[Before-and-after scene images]
※ ※ ※
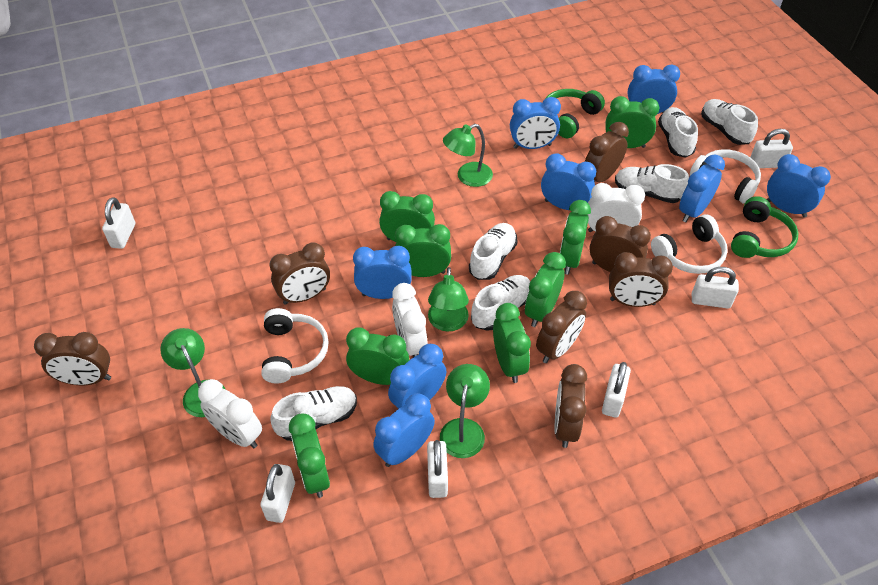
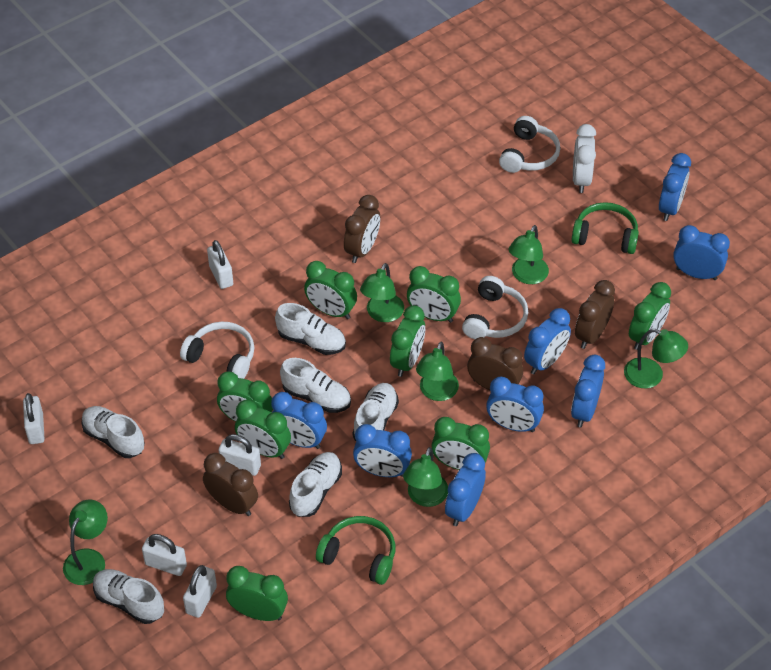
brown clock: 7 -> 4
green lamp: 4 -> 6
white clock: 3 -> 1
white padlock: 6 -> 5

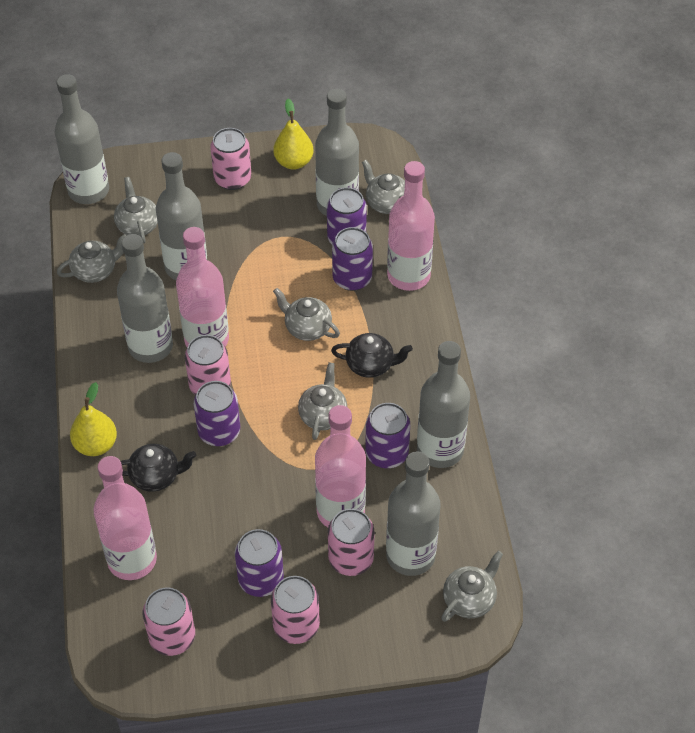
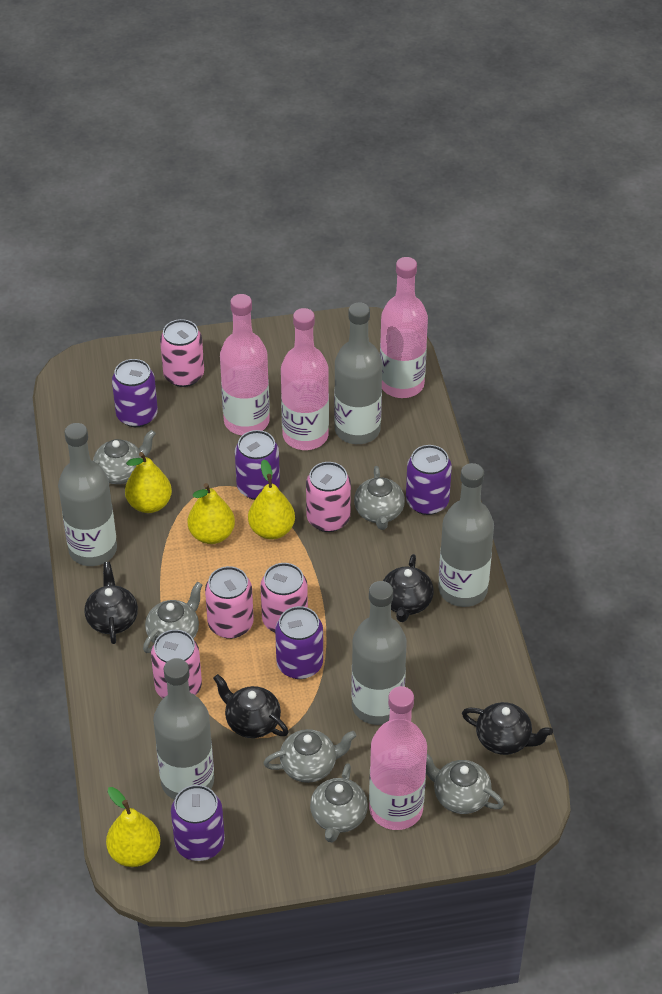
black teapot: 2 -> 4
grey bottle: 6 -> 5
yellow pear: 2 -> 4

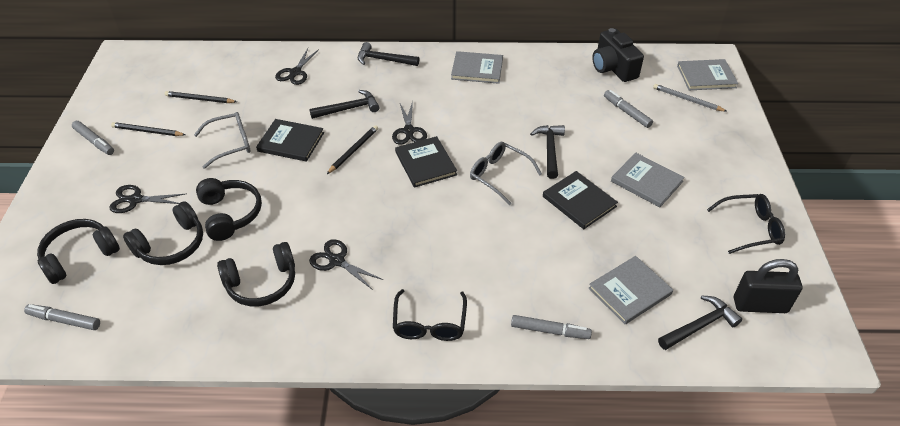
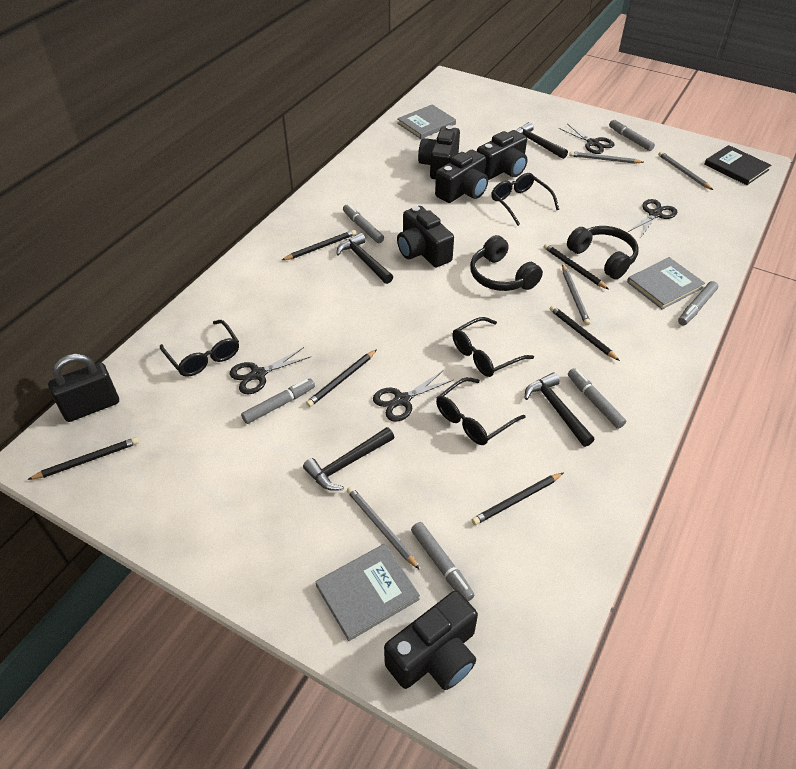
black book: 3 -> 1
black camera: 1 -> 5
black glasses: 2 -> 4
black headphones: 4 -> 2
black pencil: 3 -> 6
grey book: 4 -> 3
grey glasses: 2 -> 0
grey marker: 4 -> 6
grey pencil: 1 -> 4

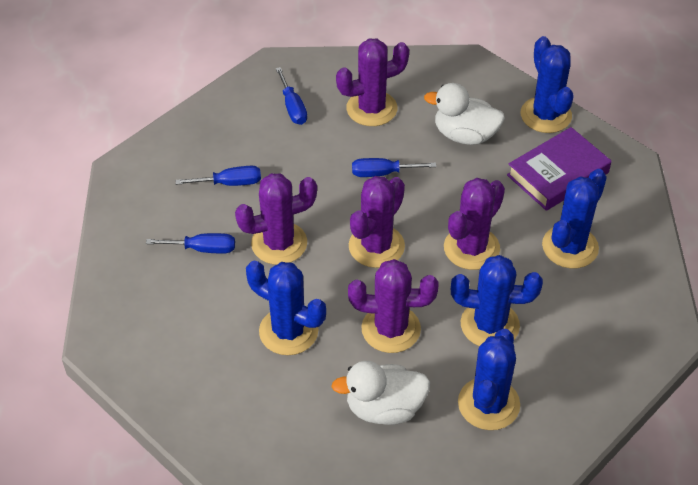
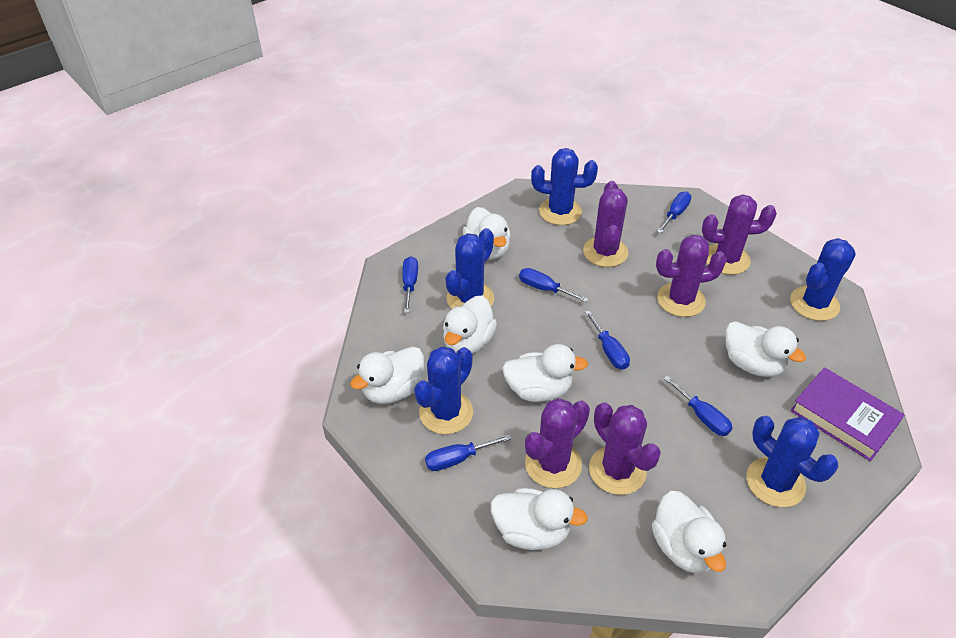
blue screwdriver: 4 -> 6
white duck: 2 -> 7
※ ※ ※
Find each line in the records above that contains "black", and copy it.

black teapot: 2 -> 4
black book: 3 -> 1
black camera: 1 -> 5
black glasses: 2 -> 4
black headphones: 4 -> 2
black pencil: 3 -> 6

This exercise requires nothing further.